§ **EXERCISE**: Count every line in this listing that has "mouse". Reply with only the total.

§ **PROVIDED ENTRIES**:
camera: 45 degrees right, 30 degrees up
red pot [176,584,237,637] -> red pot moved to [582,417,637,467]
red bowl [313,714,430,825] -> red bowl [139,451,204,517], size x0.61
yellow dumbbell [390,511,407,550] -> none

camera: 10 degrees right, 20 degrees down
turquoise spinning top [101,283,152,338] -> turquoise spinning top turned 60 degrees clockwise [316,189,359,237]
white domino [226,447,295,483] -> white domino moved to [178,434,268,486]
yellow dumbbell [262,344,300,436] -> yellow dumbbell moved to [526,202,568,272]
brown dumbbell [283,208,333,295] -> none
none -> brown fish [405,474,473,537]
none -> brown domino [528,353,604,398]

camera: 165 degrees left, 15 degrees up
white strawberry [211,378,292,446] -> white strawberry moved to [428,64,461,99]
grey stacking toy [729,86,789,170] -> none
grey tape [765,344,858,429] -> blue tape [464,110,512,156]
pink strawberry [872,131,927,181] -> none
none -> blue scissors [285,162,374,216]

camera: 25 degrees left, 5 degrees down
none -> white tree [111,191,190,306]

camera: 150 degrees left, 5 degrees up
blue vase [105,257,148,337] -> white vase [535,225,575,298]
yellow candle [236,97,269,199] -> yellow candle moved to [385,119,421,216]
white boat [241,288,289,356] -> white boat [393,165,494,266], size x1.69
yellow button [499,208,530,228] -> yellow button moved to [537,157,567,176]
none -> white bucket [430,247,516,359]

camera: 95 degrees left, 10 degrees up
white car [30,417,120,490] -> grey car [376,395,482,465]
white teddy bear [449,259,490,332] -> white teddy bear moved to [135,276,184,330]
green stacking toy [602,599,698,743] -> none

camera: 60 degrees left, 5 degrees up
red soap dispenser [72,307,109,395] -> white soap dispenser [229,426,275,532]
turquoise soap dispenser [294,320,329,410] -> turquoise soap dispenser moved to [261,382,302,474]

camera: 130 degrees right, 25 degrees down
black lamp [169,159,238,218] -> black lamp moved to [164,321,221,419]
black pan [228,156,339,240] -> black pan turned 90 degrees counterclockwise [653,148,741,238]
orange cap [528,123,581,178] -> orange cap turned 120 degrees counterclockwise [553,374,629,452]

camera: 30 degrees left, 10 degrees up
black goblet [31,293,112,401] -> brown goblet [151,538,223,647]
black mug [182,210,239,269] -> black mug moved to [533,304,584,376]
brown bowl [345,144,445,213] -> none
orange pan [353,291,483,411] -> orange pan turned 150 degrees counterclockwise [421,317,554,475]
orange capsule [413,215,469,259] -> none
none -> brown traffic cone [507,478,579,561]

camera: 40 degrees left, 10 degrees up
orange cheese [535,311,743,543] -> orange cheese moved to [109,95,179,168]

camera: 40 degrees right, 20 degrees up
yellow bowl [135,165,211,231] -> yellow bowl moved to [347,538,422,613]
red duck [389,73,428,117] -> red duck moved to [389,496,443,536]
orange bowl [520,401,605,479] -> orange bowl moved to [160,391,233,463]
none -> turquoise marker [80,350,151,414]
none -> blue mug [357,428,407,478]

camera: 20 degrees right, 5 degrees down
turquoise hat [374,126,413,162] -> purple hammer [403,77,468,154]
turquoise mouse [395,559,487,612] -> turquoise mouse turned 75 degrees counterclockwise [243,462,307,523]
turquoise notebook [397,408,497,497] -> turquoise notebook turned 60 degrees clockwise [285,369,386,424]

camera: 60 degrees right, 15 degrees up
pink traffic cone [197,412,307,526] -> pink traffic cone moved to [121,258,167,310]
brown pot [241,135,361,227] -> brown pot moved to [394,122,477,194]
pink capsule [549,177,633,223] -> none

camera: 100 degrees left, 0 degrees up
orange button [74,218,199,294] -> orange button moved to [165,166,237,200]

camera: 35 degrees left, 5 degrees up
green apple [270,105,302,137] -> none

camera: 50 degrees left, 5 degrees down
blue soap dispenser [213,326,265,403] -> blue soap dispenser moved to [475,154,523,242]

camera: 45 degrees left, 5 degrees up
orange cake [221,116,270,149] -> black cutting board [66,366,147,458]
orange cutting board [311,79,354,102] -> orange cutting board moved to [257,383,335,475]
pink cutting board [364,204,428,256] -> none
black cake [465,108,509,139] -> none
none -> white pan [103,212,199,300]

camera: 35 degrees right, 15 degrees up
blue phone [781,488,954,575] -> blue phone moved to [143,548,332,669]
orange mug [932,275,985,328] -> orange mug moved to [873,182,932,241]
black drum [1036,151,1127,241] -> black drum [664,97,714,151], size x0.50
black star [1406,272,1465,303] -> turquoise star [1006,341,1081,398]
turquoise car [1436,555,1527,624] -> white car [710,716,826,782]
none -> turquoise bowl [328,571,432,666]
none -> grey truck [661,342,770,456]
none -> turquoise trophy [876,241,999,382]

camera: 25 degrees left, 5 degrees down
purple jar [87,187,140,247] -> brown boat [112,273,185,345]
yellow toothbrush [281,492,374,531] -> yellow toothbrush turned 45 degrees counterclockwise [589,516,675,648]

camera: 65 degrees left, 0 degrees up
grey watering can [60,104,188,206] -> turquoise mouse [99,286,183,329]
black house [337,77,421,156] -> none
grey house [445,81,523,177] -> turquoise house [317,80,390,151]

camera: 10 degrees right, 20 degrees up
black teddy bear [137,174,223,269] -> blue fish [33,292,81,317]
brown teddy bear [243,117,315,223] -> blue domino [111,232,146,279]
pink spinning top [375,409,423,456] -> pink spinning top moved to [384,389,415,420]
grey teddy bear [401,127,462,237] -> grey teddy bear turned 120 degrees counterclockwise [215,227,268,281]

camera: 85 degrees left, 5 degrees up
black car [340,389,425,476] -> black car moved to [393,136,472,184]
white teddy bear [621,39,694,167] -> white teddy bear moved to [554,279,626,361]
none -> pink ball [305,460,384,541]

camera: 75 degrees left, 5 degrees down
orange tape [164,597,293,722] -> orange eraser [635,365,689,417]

§ **ANSWER SECTION**: 2